#### WORK TASK
Any pictures in the records below must be left out when you repeat the lines from the line containing "grey brick G3" through the line containing "cyan cone G2 level 1 -> none" exactly.

#### RECORDED DATA
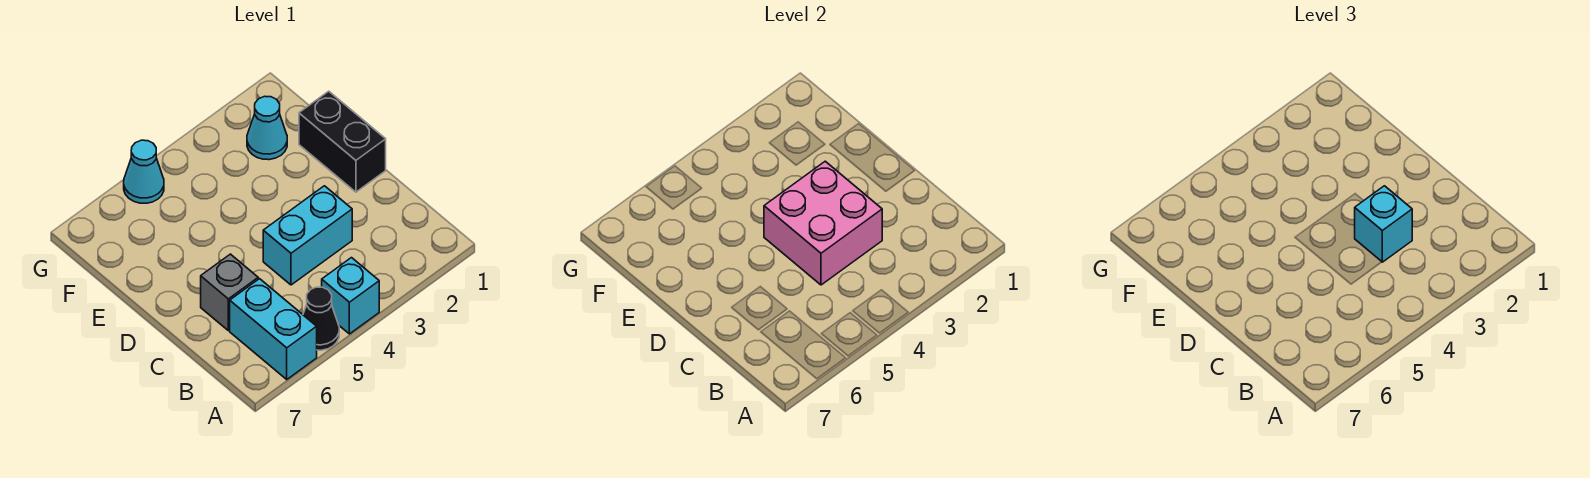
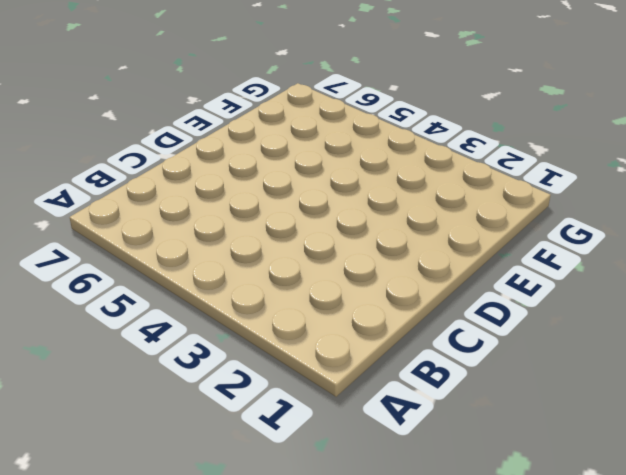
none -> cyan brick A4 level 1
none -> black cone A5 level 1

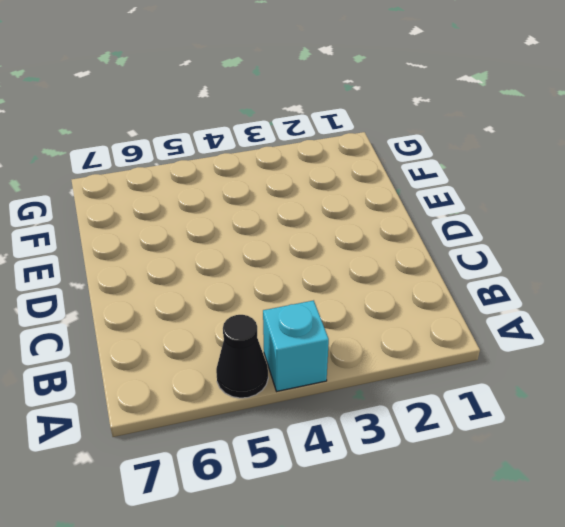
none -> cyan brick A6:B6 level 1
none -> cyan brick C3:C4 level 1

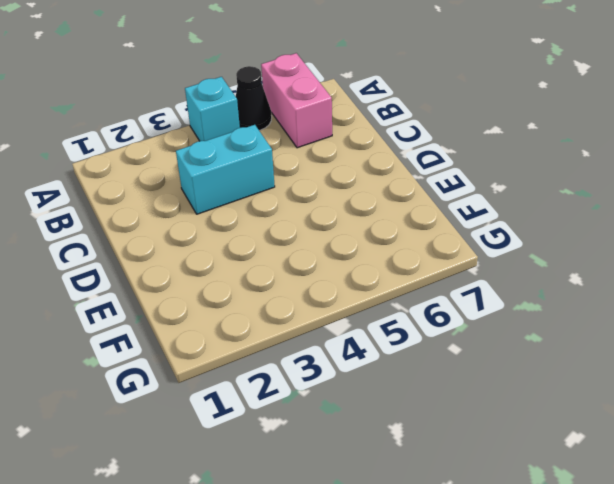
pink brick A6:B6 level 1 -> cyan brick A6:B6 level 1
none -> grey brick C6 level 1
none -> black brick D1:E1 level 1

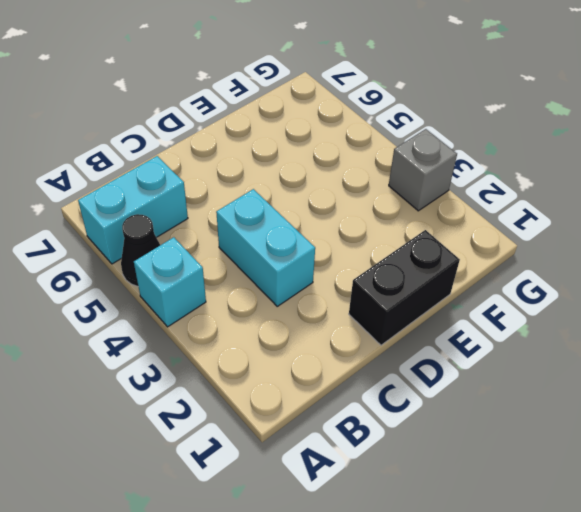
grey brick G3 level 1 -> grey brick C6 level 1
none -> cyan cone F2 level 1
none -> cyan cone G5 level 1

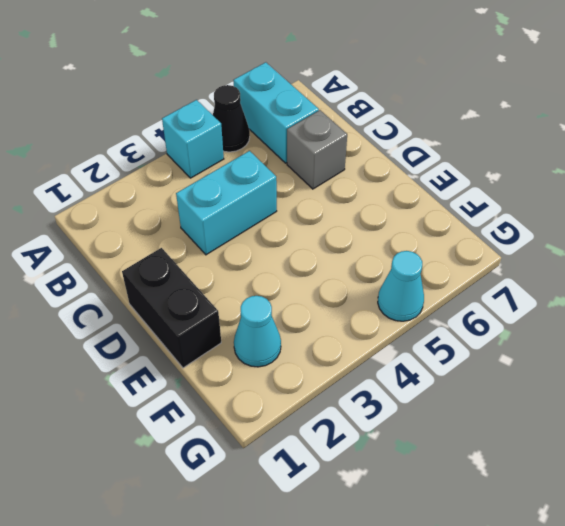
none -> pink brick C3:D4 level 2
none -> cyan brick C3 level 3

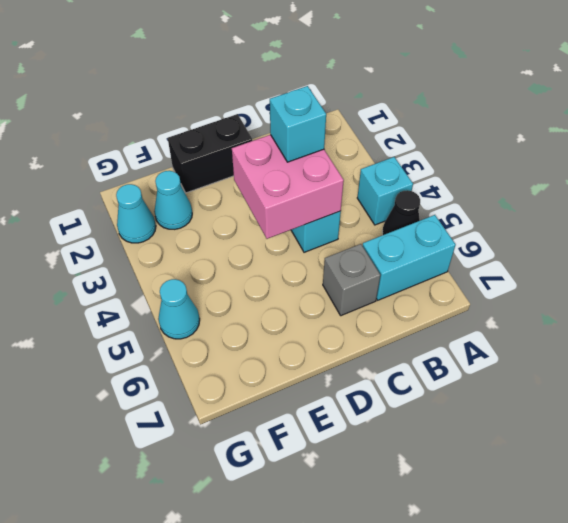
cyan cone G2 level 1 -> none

* * *

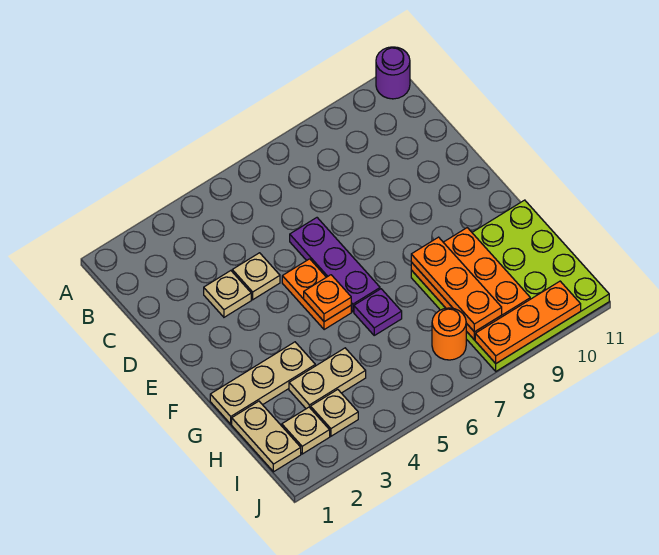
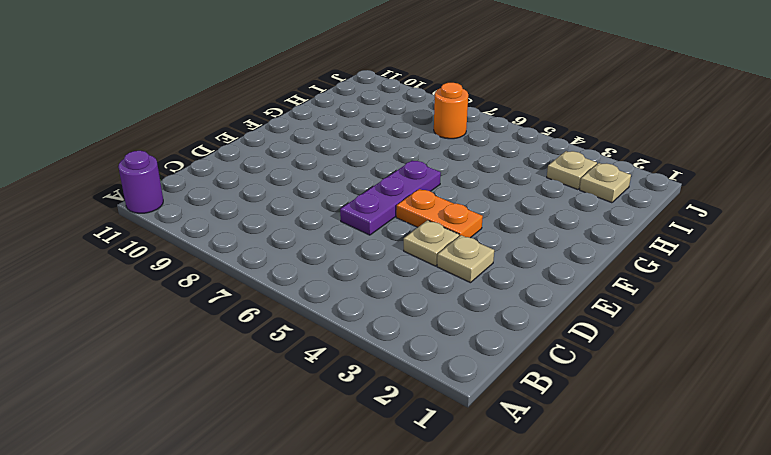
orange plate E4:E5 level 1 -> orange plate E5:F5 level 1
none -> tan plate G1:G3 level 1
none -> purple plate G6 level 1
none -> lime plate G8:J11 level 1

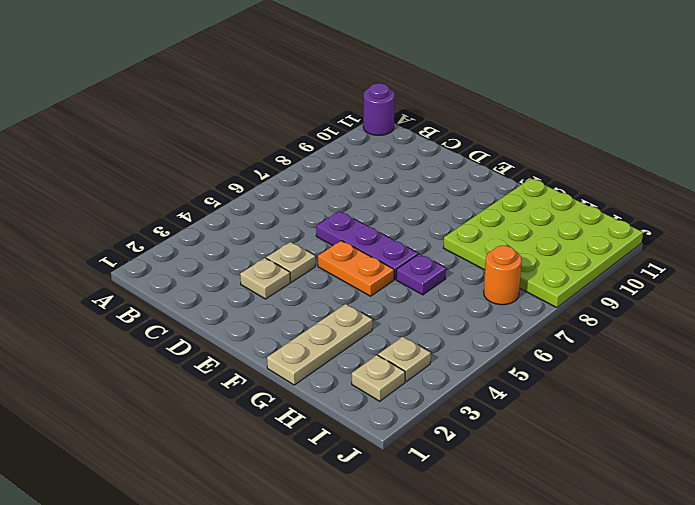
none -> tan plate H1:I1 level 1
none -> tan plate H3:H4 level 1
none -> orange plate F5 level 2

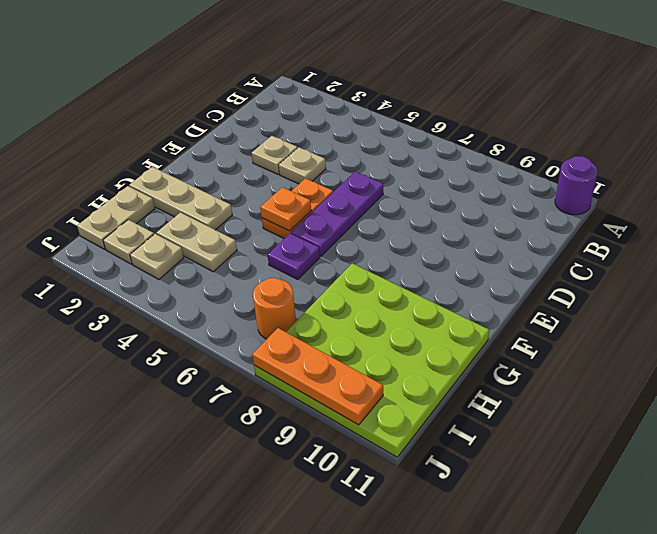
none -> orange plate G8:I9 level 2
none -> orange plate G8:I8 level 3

#### REPLY
grey brick G3 level 1 -> grey brick C6 level 1
none -> cyan cone F2 level 1
none -> cyan cone G5 level 1

none -> pink brick C3:D4 level 2
none -> cyan brick C3 level 3

cyan cone G2 level 1 -> none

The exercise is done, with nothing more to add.